(Image sets with object changes)
============

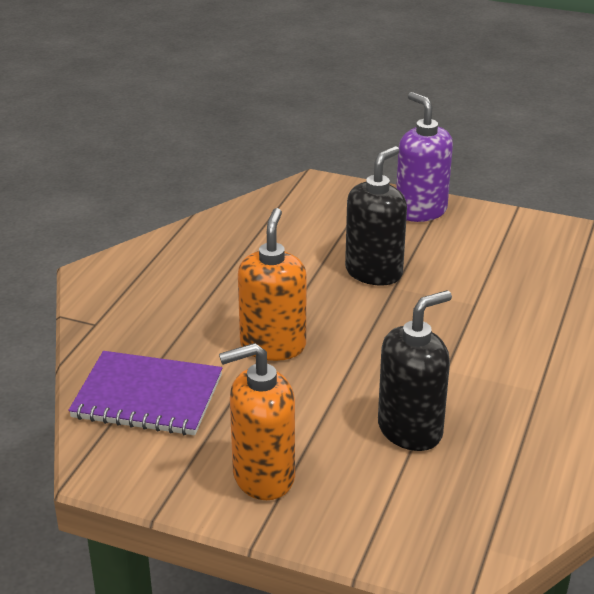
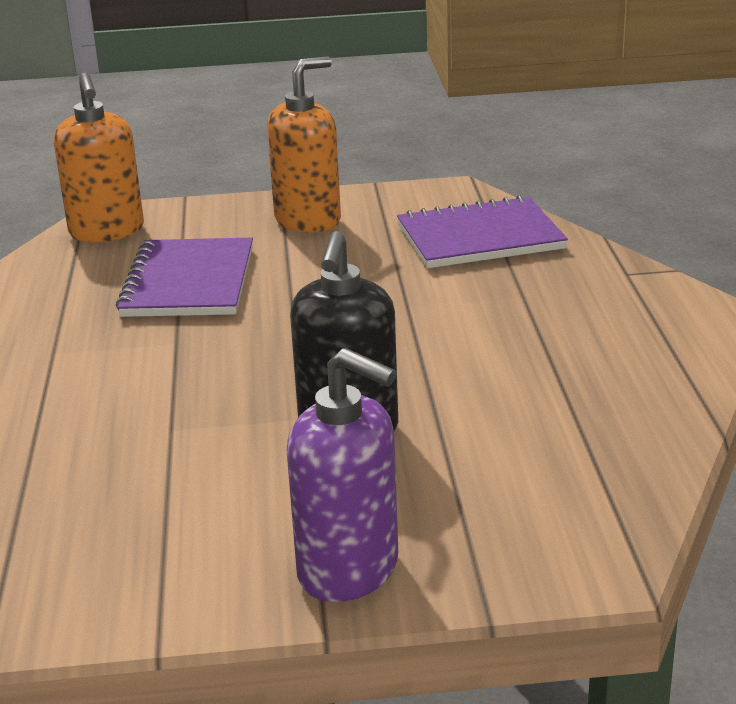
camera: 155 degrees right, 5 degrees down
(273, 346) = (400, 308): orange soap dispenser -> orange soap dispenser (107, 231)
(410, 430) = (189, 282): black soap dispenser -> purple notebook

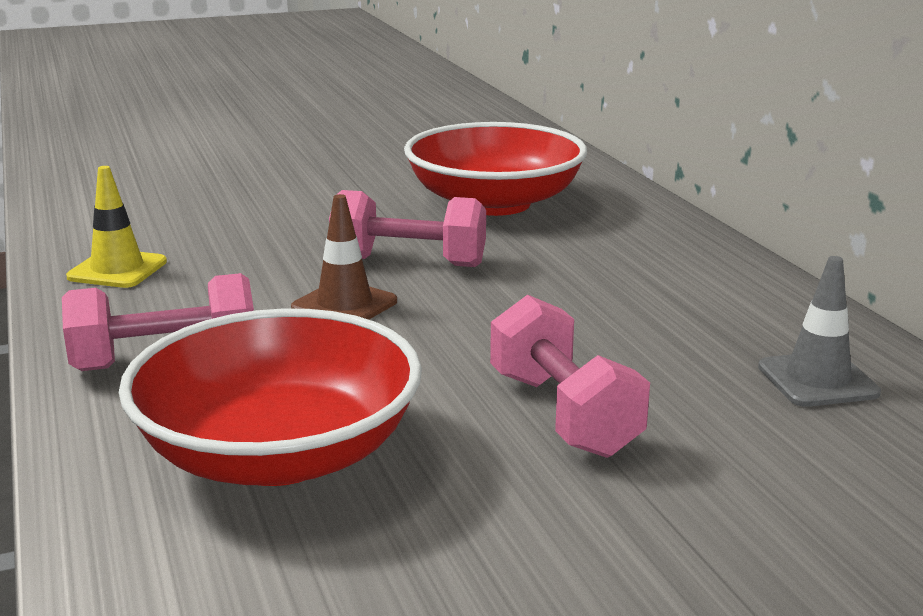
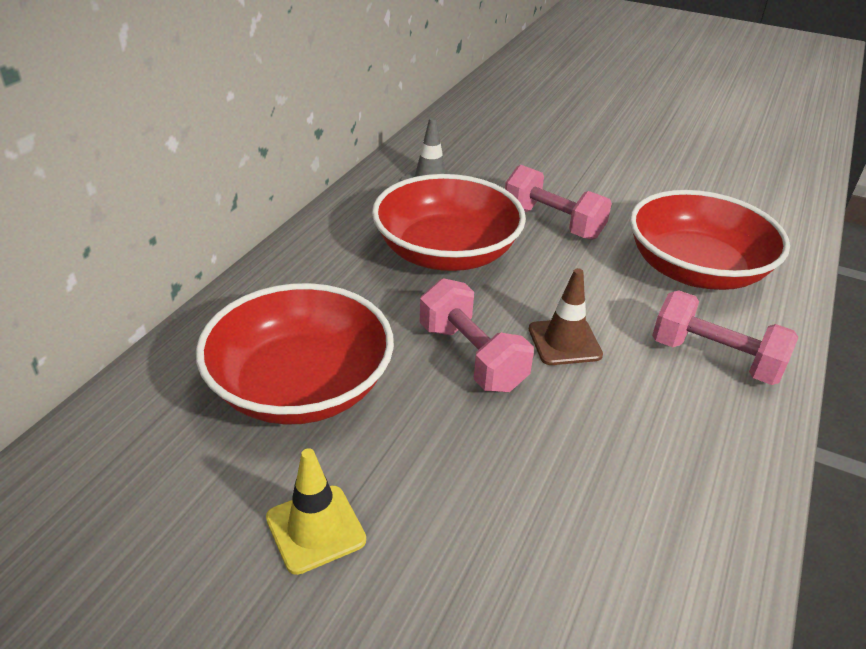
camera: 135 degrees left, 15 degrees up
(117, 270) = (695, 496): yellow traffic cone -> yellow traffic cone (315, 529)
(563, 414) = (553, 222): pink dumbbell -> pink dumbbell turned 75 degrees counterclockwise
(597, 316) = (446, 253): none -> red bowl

============

**Aim of the task**
Would you output all of the entries above exactly, keeping the pictures out?

**Solution below**
camera: 155 degrees right, 5 degrees down
(273, 346) = (400, 308): orange soap dispenser -> orange soap dispenser (107, 231)
(410, 430) = (189, 282): black soap dispenser -> purple notebook

camera: 135 degrees left, 15 degrees up
(117, 270) = (695, 496): yellow traffic cone -> yellow traffic cone (315, 529)
(563, 414) = (553, 222): pink dumbbell -> pink dumbbell turned 75 degrees counterclockwise
(597, 316) = (446, 253): none -> red bowl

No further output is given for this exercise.